(Try it) The lines to transcribe run from the top of the material below to the line with "(699, 528) = (431, 279): brown", inclusive. Leave the pictures behind.

##########

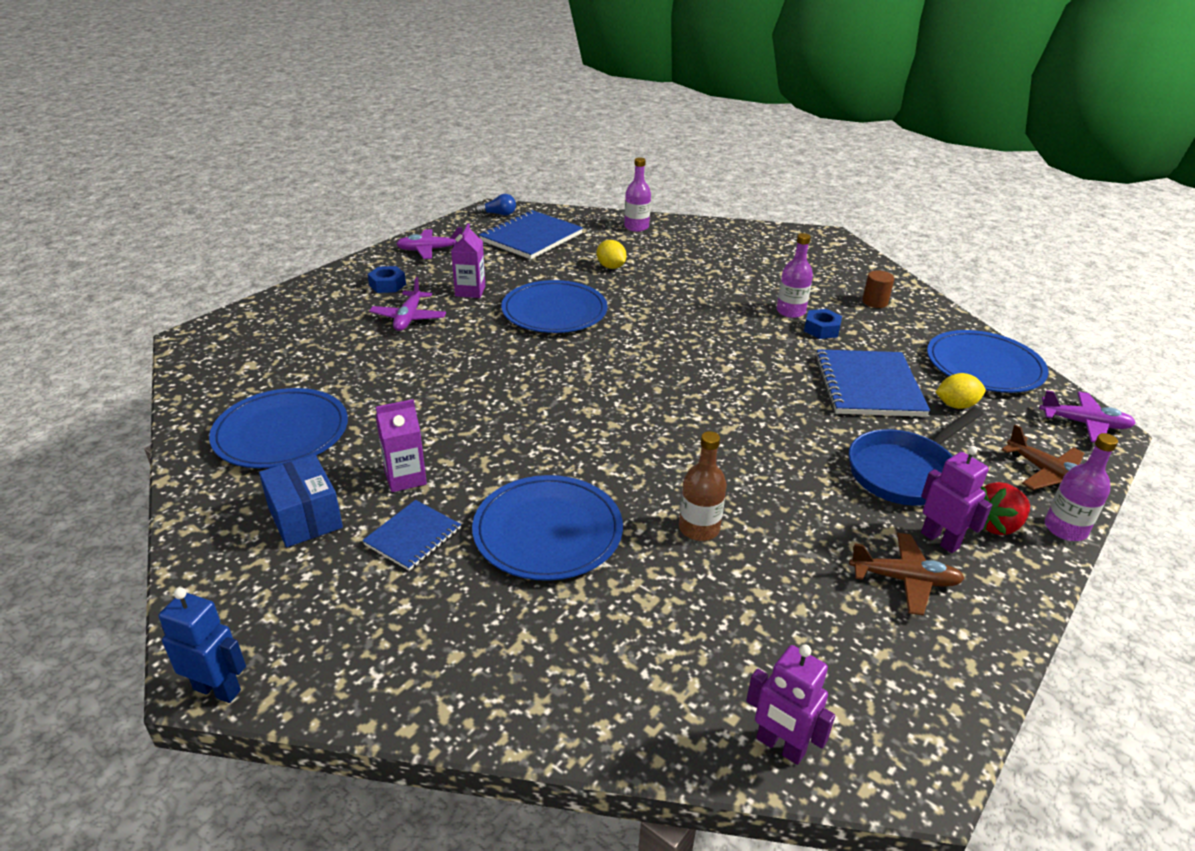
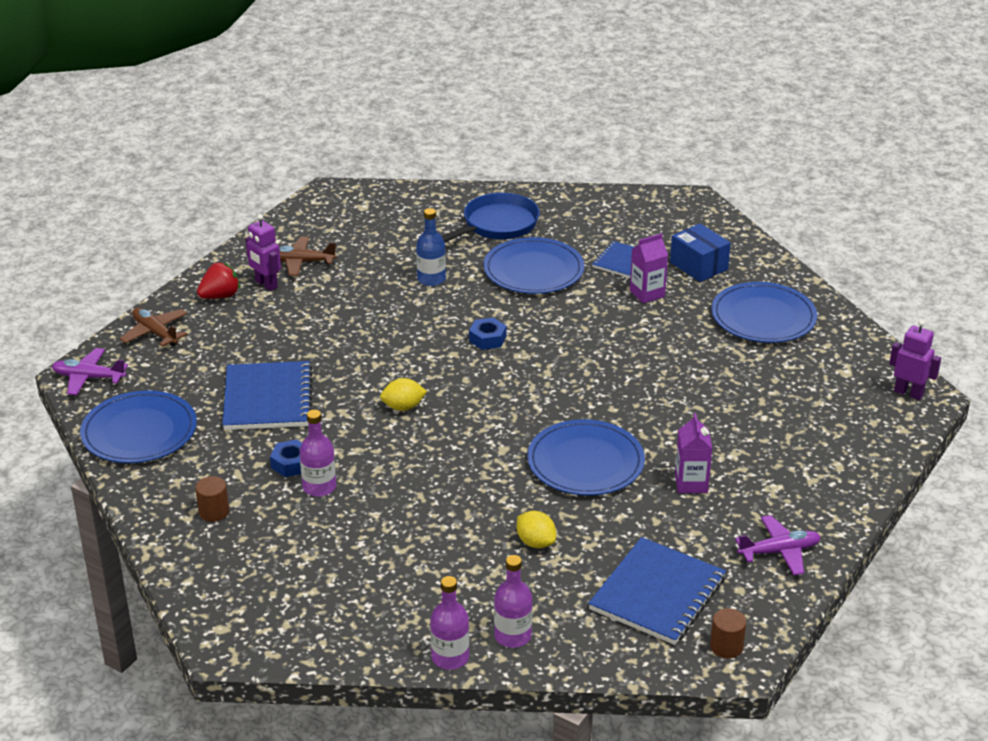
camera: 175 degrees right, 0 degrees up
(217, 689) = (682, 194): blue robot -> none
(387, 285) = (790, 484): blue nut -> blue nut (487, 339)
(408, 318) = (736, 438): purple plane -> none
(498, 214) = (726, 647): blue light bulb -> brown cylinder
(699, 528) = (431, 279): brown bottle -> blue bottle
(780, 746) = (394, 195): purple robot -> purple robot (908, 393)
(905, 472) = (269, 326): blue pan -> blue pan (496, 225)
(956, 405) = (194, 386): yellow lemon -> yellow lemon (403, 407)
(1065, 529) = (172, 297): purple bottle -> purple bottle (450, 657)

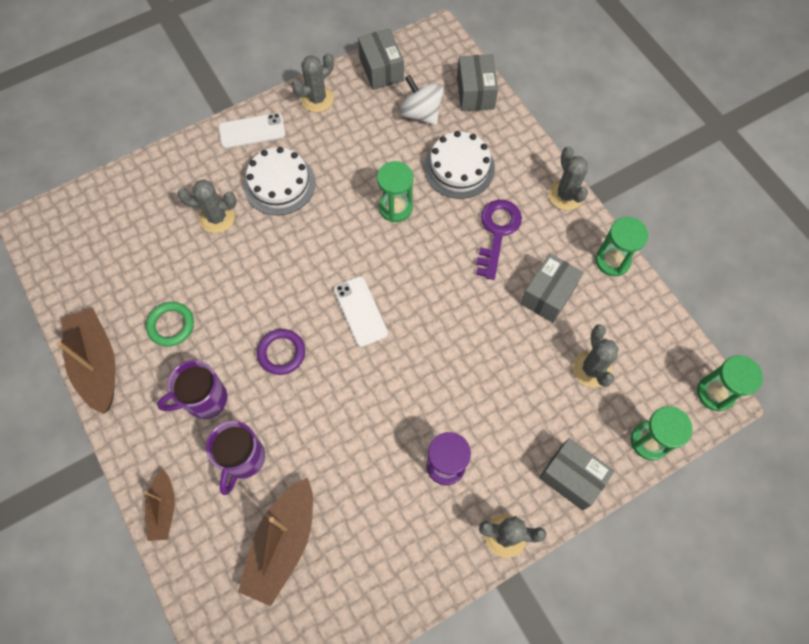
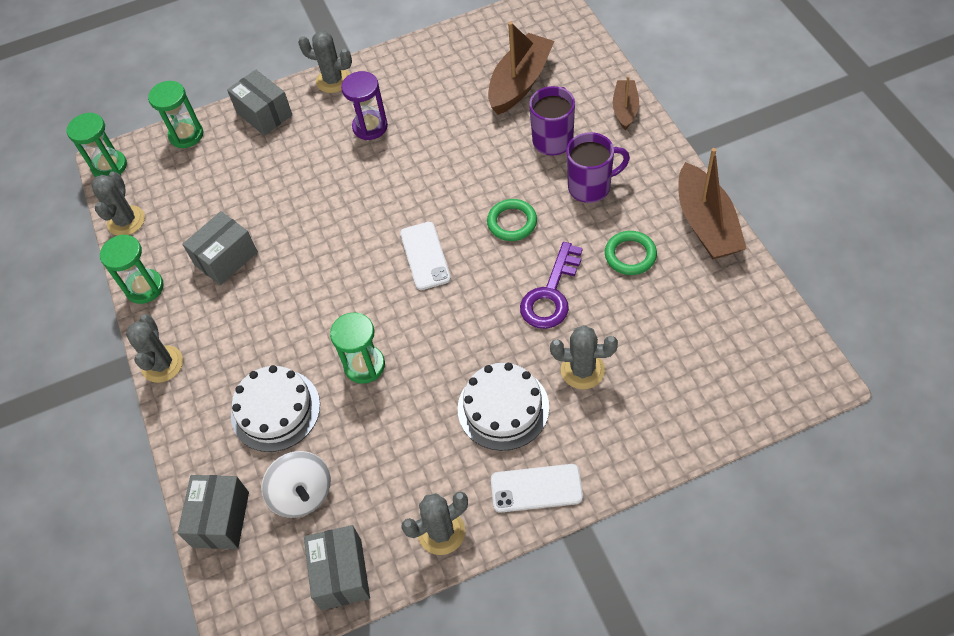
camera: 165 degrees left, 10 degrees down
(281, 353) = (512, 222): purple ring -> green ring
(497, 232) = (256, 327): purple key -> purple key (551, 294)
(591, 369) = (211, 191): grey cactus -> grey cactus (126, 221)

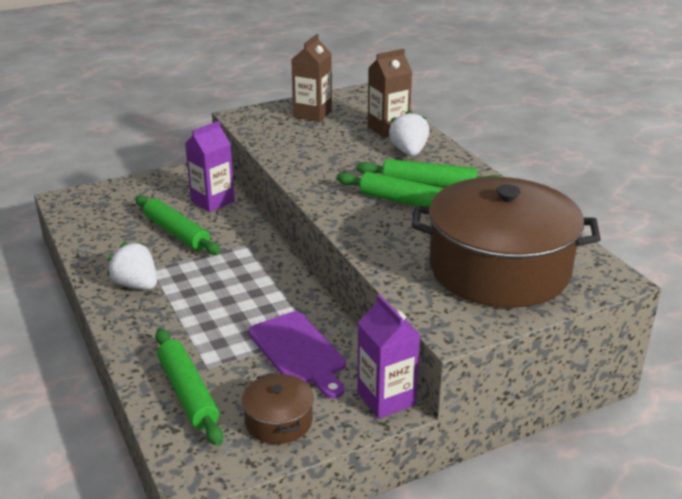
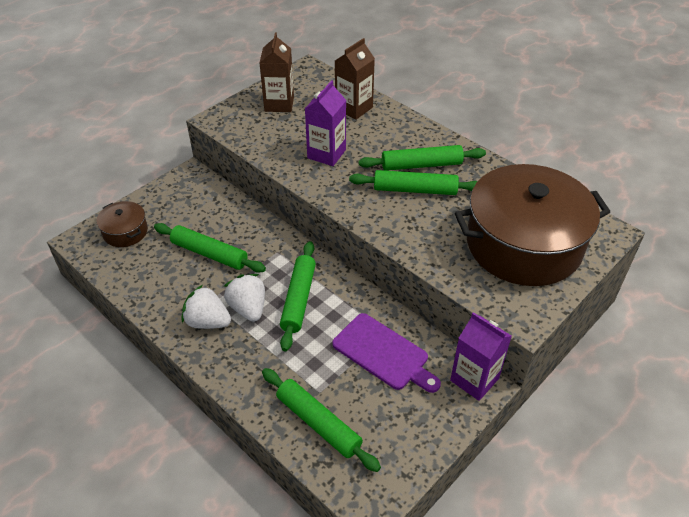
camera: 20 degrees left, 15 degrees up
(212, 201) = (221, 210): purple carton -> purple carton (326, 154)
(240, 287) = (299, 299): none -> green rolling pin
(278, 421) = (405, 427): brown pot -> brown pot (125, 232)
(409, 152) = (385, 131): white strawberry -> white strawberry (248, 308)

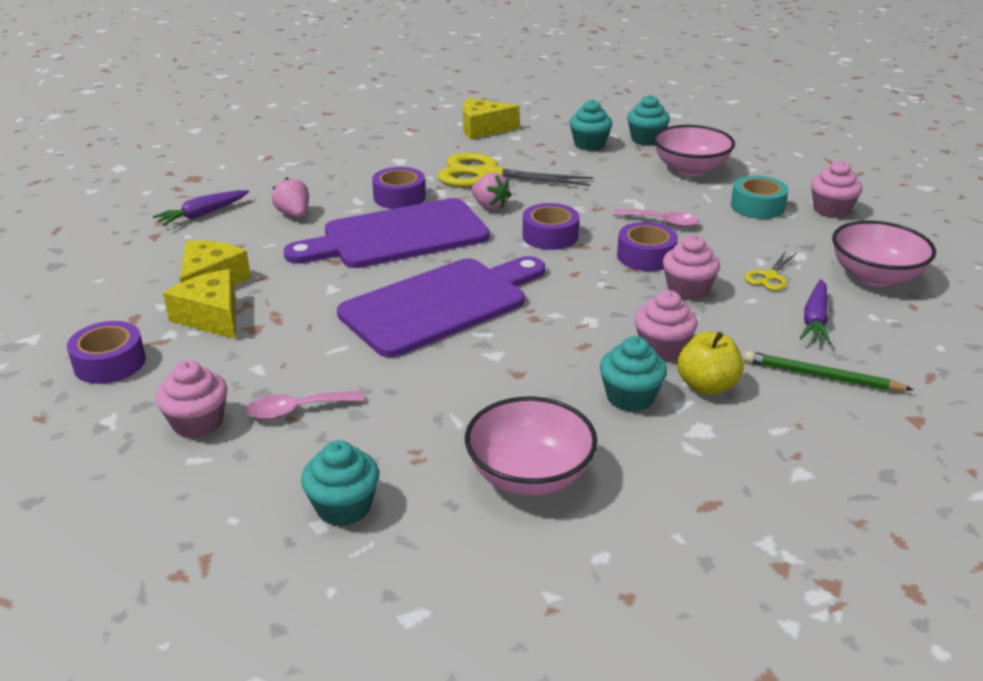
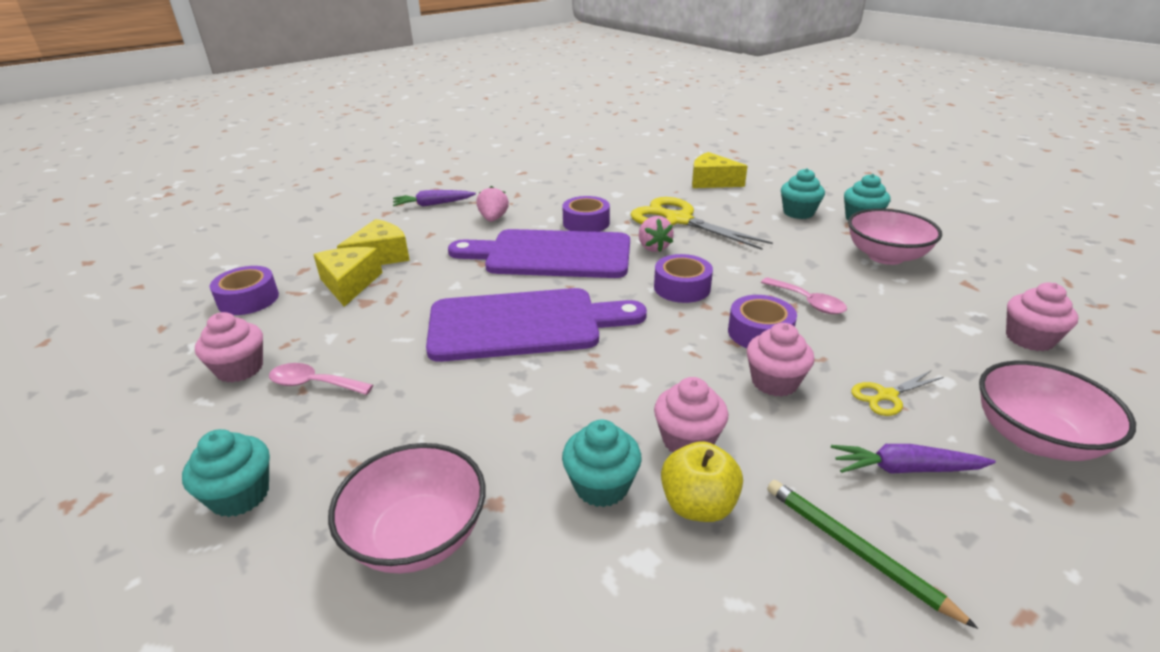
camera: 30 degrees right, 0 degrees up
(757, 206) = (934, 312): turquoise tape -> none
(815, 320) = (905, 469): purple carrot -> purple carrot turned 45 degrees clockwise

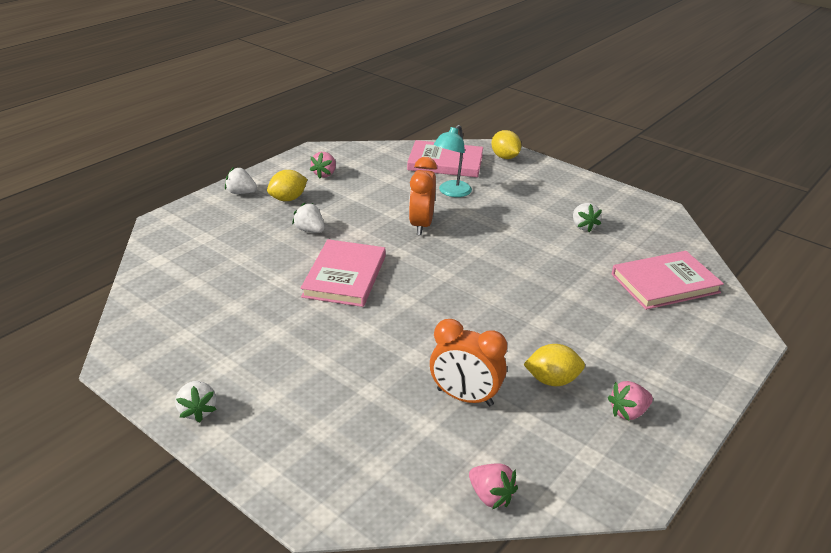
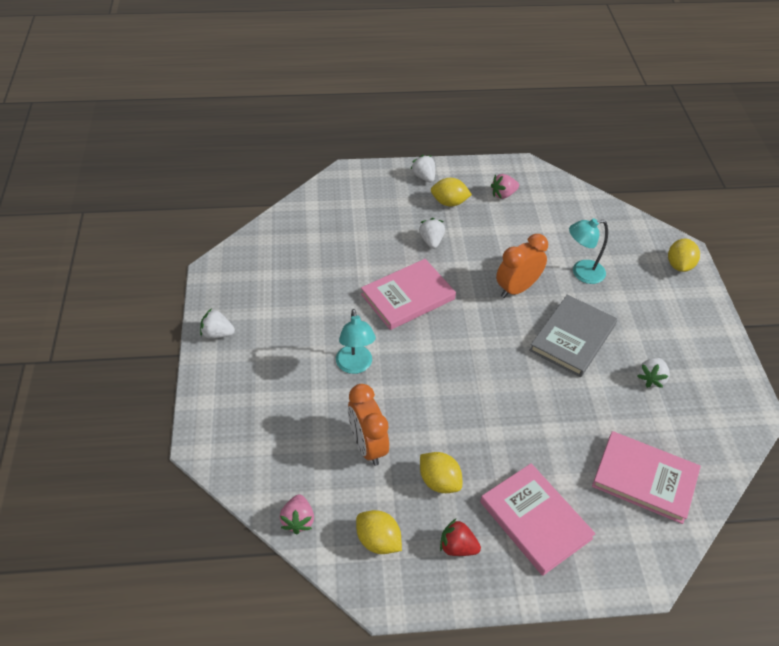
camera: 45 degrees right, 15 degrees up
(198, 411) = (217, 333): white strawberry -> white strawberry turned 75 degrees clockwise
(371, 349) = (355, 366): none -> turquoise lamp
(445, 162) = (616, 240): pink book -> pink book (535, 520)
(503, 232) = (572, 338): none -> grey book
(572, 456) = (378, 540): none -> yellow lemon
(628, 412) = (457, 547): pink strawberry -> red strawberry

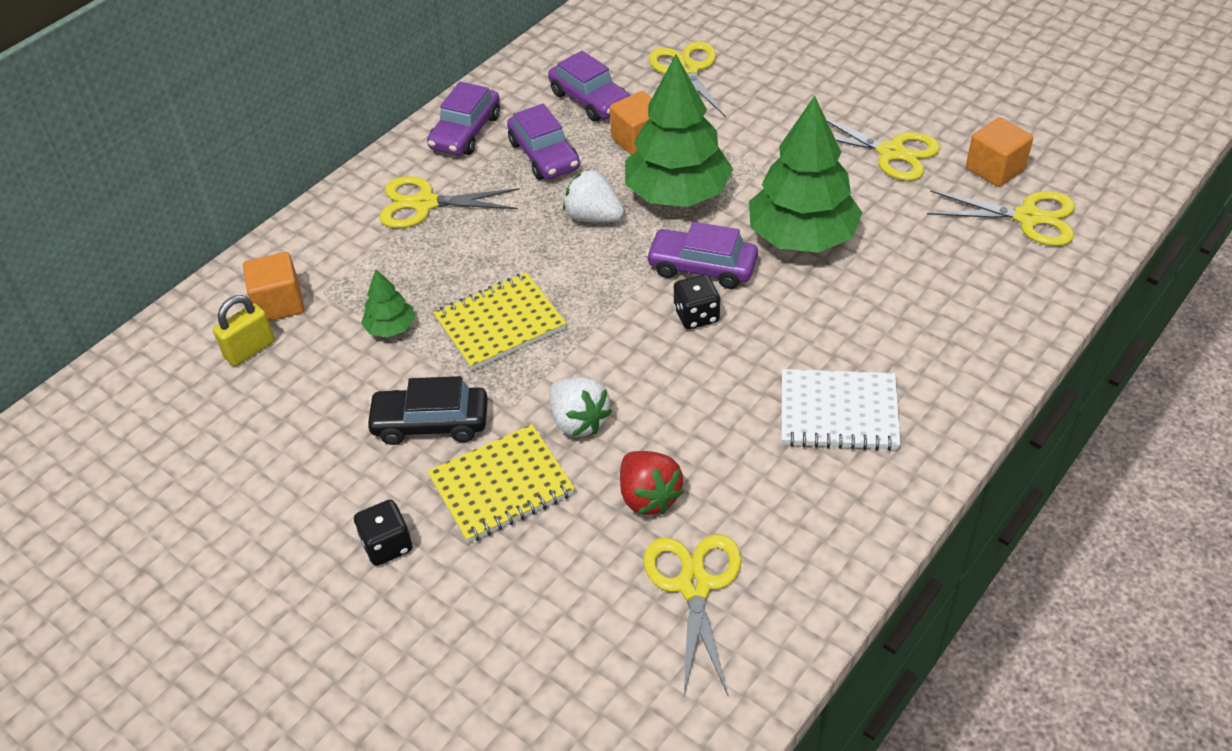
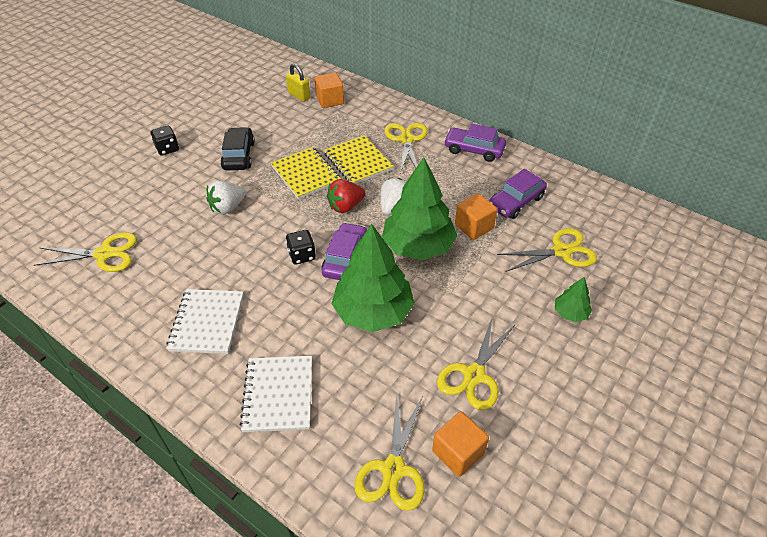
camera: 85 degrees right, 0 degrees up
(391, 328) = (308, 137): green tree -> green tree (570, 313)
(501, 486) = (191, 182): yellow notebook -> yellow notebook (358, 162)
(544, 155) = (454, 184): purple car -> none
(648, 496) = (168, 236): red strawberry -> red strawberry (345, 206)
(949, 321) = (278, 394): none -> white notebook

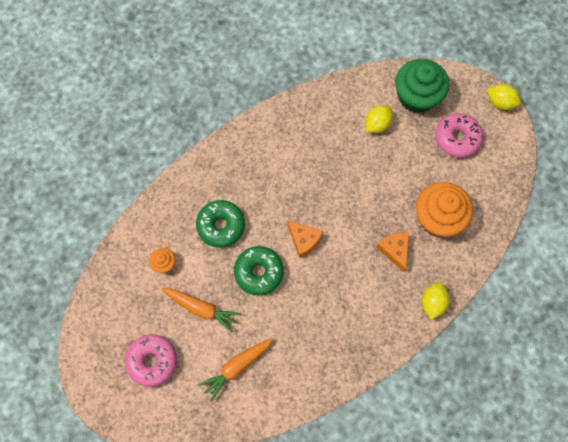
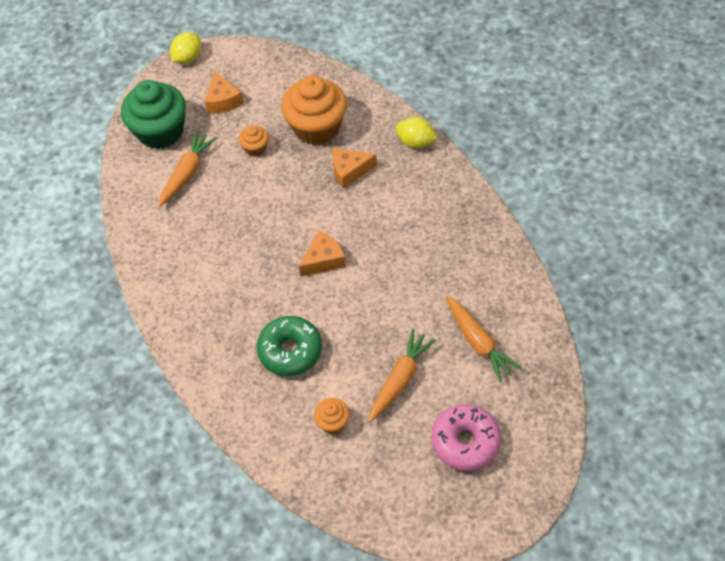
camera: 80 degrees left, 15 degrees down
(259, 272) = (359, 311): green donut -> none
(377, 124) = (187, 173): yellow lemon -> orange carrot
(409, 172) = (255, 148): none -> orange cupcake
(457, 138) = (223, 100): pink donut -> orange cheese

##########

(Result of the task)
camera: 175 degrees right, 0 degrees up
(217, 689) = (682, 194): blue robot -> none
(387, 285) = (790, 484): blue nut -> blue nut (487, 339)
(408, 318) = (736, 438): purple plane -> none
(498, 214) = (726, 647): blue light bulb -> brown cylinder
(699, 528) = (431, 279): brown bottle -> blue bottle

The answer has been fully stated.